*Problem to solve*: Here the job is to transcribe only the lines from the one containing "Q4: NPN BD139" through the last line below, exactly as written; please leave out pictures.

*Given information*:

= Beginning of Section =

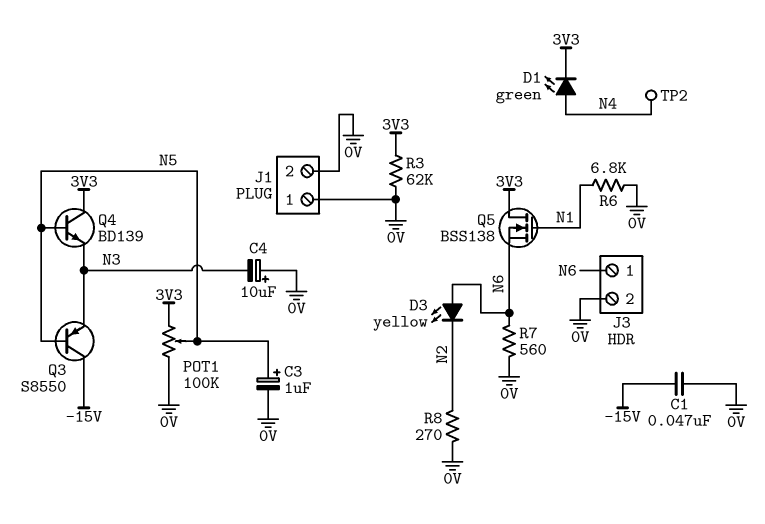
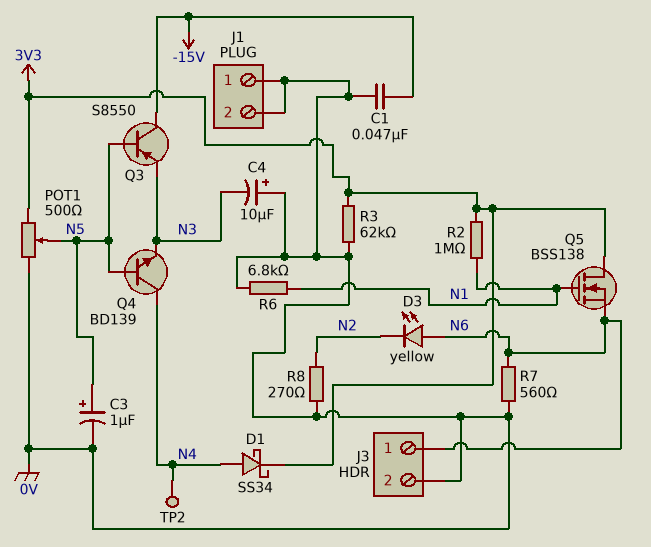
D1: LED green (A N4, K 3V3) -> schottky SS34 (A N4, K 3V3)
POT1: 100k (0V, 3V3, wiper N5) -> 500 (0V, 3V3, wiper N5)
Q4: NPN BD139 (B N5, C 3V3, E N3) -> NPN BD139 (B N5, C N4, E N3)
R2: none -> 1M (3V3, N1)

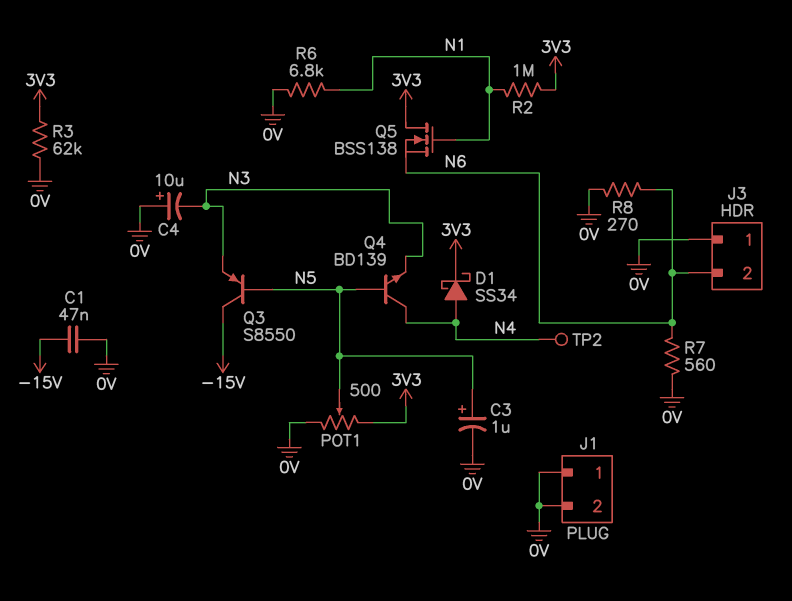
D3: LED yellow (A N6, K N2) -> none
J3 pin 1: N6 -> 0V
J3 pin 2: 0V -> N6
R8: 270 (0V, N2) -> 270 (0V, N6)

= End of Section =

*Solution to this exercise*:
Q4: NPN BD139 (B N5, C 3V3, E N3) -> NPN BD139 (B N5, C N4, E N3)
R2: none -> 1M (3V3, N1)

D3: LED yellow (A N6, K N2) -> none
J3 pin 1: N6 -> 0V
J3 pin 2: 0V -> N6
R8: 270 (0V, N2) -> 270 (0V, N6)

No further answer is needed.